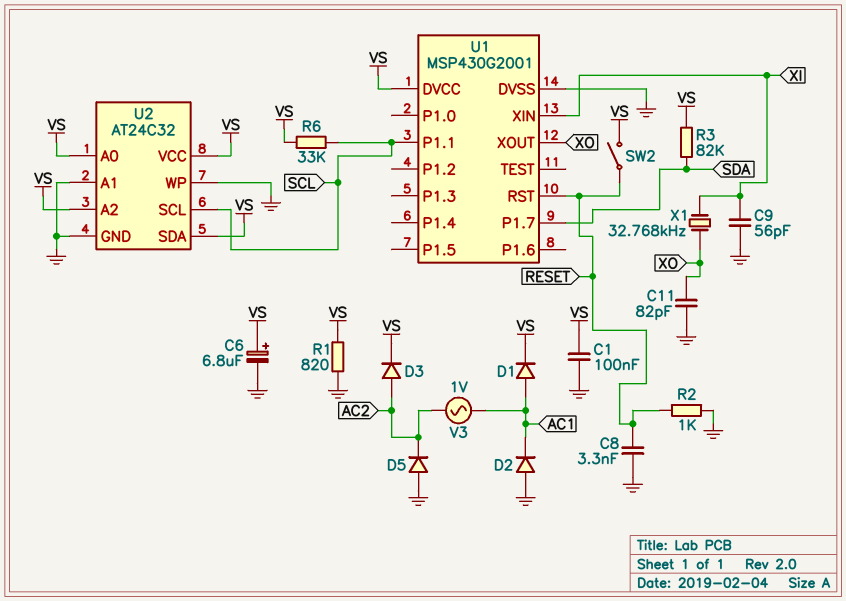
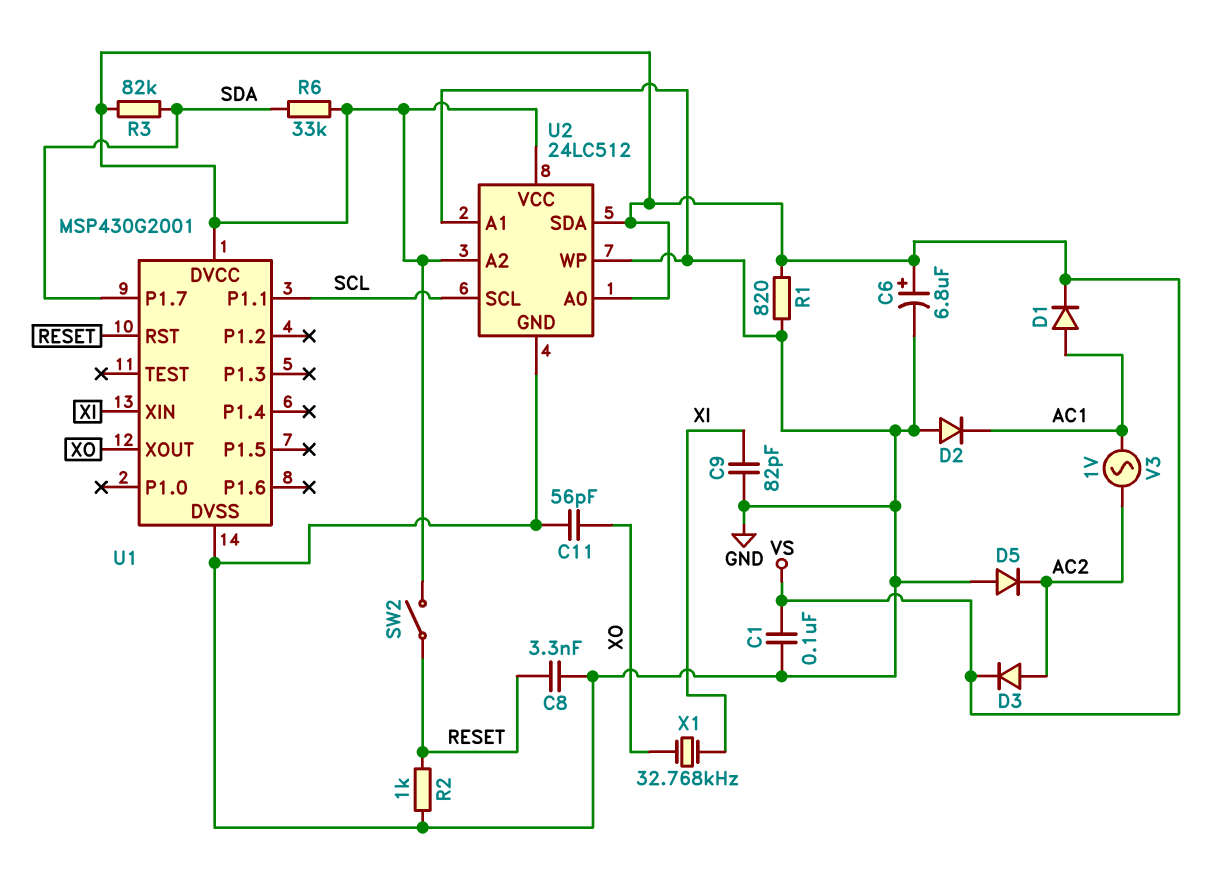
C9: 56pF (GND, XI) -> 82pF (GND, XI)
C11: 82pF (GND, XO) -> 56pF (GND, XO)
R6: 33k (SCL, VS) -> 33k (SDA, VS)
U2: AT24C32 -> 24LC512

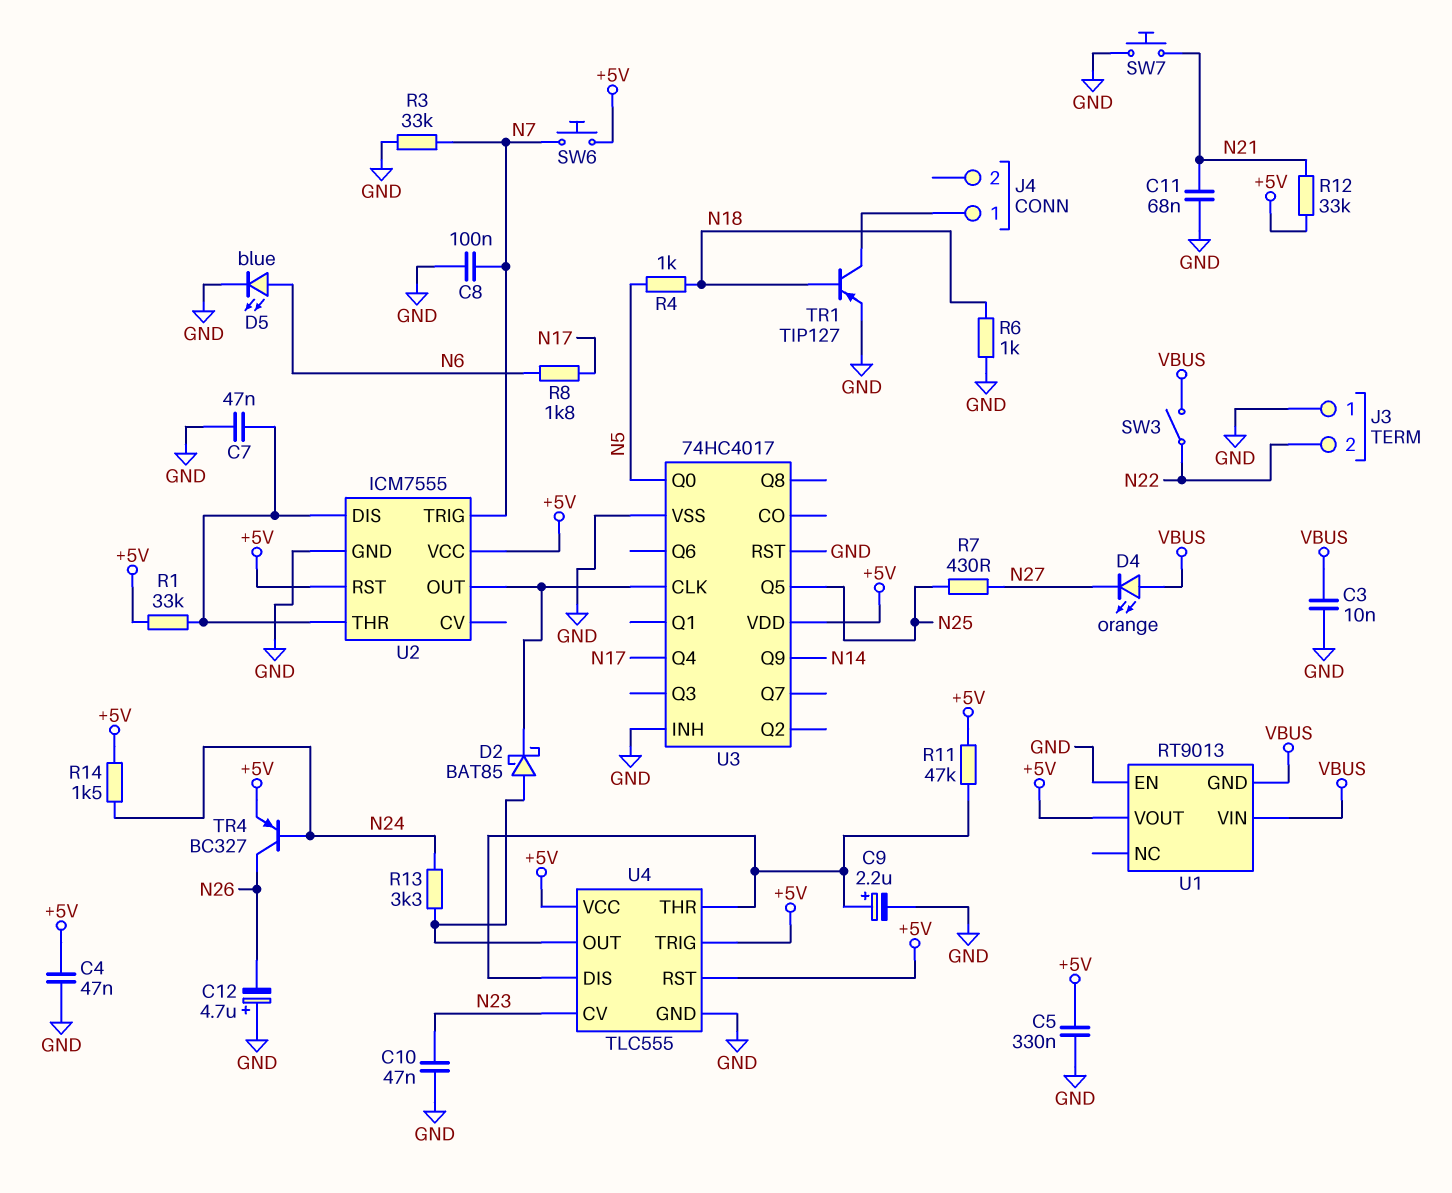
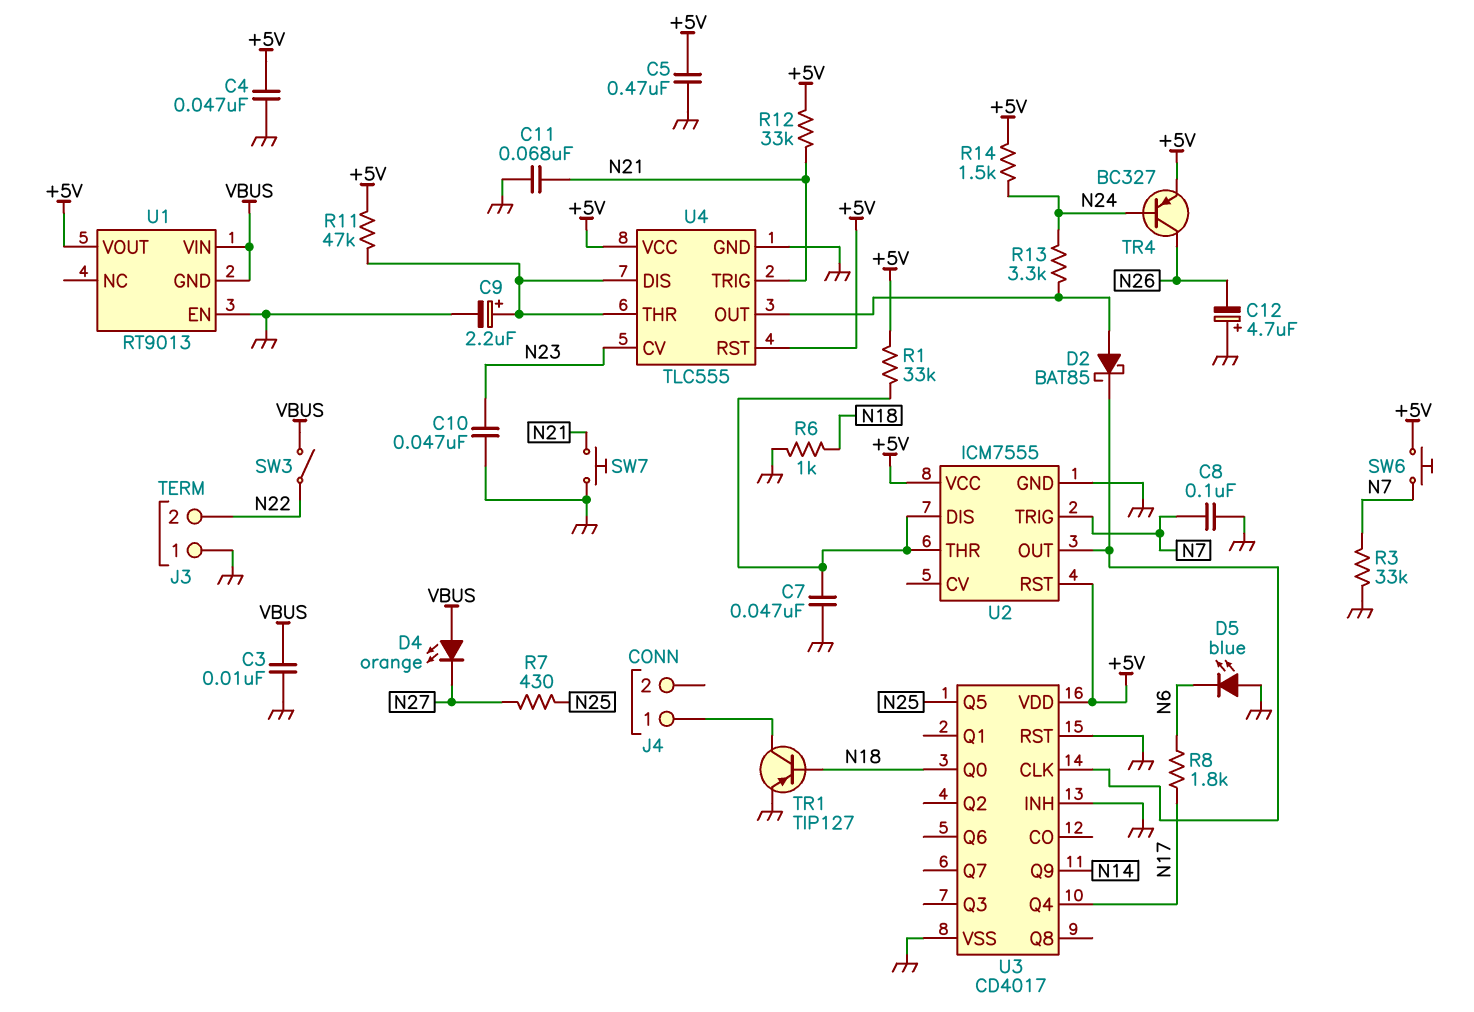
C5: 330nF (+5V, GND) -> 470nF (+5V, GND)
D5: LED blue (A N6, K GND) -> LED blue (A GND, K N6)
R4: 1k (N5, N18) -> none
U3: 74HC4017 -> CD4017
U3 pin Q0: N5 -> N18
U4 pin TRIG: +5V -> N21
################
**Exercise directions:**
Write out the data again word for word, minus any images.

**Response below:**
C9: 56pF (GND, XI) -> 82pF (GND, XI)
C11: 82pF (GND, XO) -> 56pF (GND, XO)
R6: 33k (SCL, VS) -> 33k (SDA, VS)
U2: AT24C32 -> 24LC512

C5: 330nF (+5V, GND) -> 470nF (+5V, GND)
D5: LED blue (A N6, K GND) -> LED blue (A GND, K N6)
R4: 1k (N5, N18) -> none
U3: 74HC4017 -> CD4017
U3 pin Q0: N5 -> N18
U4 pin TRIG: +5V -> N21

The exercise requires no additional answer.